[Work required] Every line below should come back exactly as written, though the pictures stay out.

+++ Data for processing +++

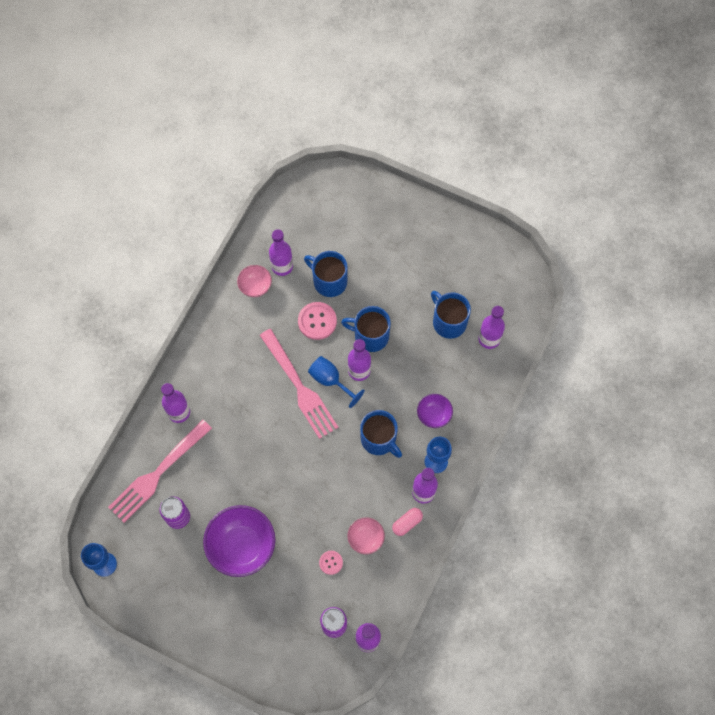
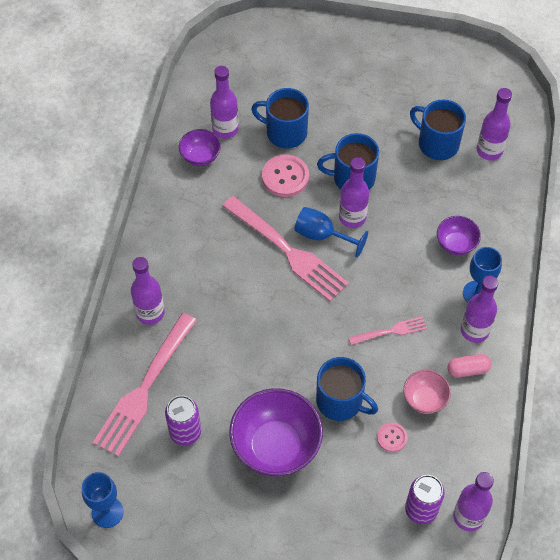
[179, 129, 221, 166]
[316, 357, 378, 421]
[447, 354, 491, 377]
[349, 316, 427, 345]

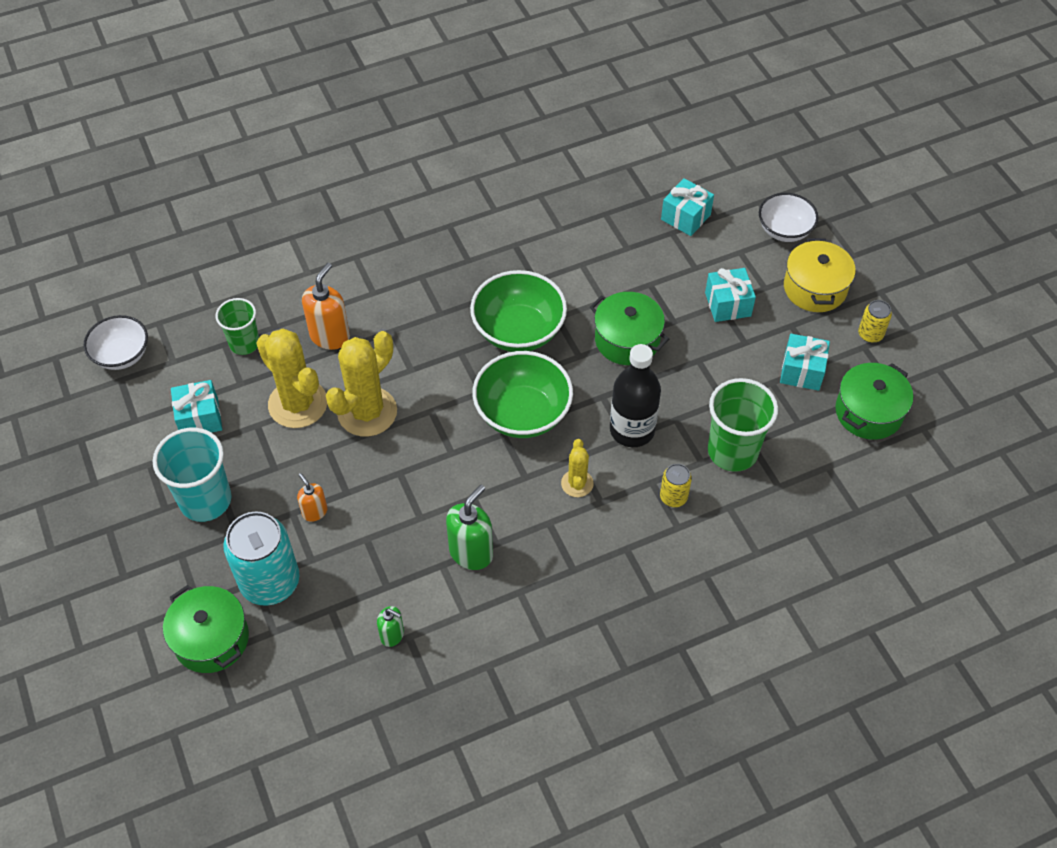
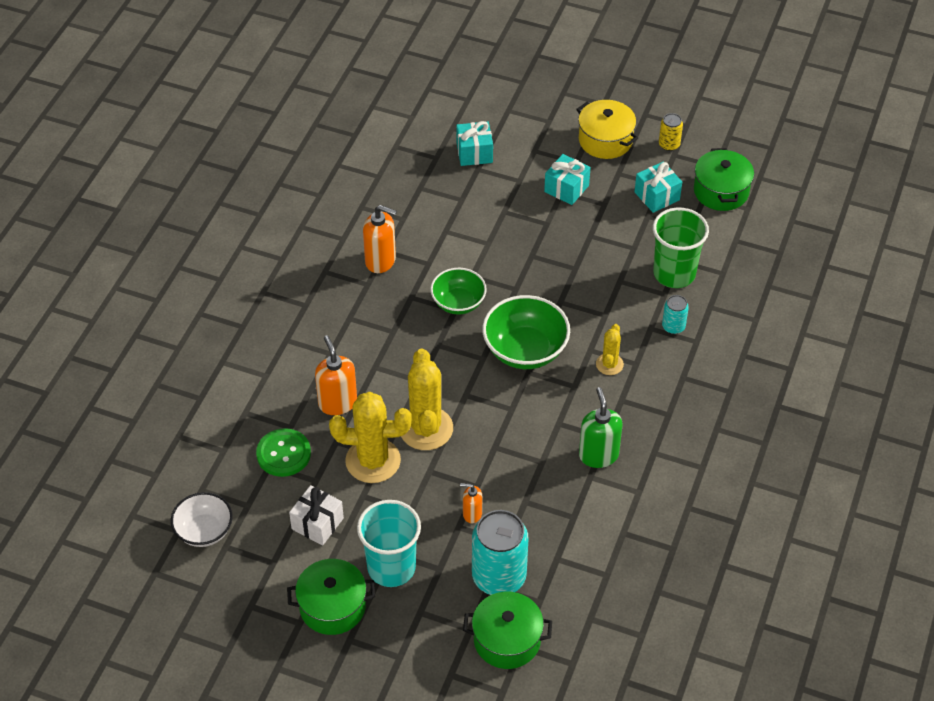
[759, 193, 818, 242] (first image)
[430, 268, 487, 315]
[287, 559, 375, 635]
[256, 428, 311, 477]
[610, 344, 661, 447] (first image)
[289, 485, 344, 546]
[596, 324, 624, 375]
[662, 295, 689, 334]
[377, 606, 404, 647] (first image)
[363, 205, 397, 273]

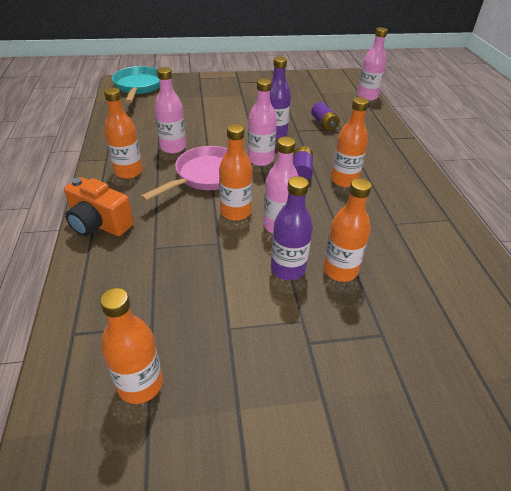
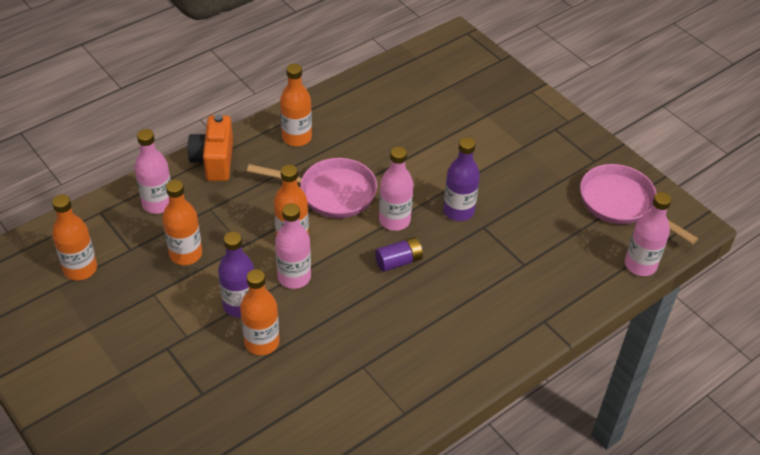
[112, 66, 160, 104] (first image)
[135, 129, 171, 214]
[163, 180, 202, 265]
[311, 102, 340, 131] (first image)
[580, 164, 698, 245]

+++

[Answer area]
[179, 129, 221, 166]
[316, 357, 378, 421]
[447, 354, 491, 377]
[349, 316, 427, 345]

[759, 193, 818, 242] (first image)
[430, 268, 487, 315]
[287, 559, 375, 635]
[256, 428, 311, 477]
[610, 344, 661, 447] (first image)
[289, 485, 344, 546]
[596, 324, 624, 375]
[662, 295, 689, 334]
[377, 606, 404, 647] (first image)
[363, 205, 397, 273]

[112, 66, 160, 104] (first image)
[135, 129, 171, 214]
[163, 180, 202, 265]
[311, 102, 340, 131] (first image)
[580, 164, 698, 245]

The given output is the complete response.